> WORK REQUIRED
Could you print the data that follows exactly as given?

> EXTRACTED ENTRIES
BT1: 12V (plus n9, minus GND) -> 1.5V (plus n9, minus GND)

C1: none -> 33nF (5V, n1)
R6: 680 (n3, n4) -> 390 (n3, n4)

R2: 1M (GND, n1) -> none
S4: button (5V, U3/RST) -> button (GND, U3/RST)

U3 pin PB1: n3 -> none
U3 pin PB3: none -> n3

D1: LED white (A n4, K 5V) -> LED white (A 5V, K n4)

> REPLY
BT1: 12V (plus n9, minus GND) -> 1.5V (plus n9, minus GND)

C1: none -> 33nF (5V, n1)
R6: 680 (n3, n4) -> 390 (n3, n4)

R2: 1M (GND, n1) -> none
S4: button (5V, U3/RST) -> button (GND, U3/RST)

U3 pin PB1: n3 -> none
U3 pin PB3: none -> n3

D1: LED white (A n4, K 5V) -> LED white (A 5V, K n4)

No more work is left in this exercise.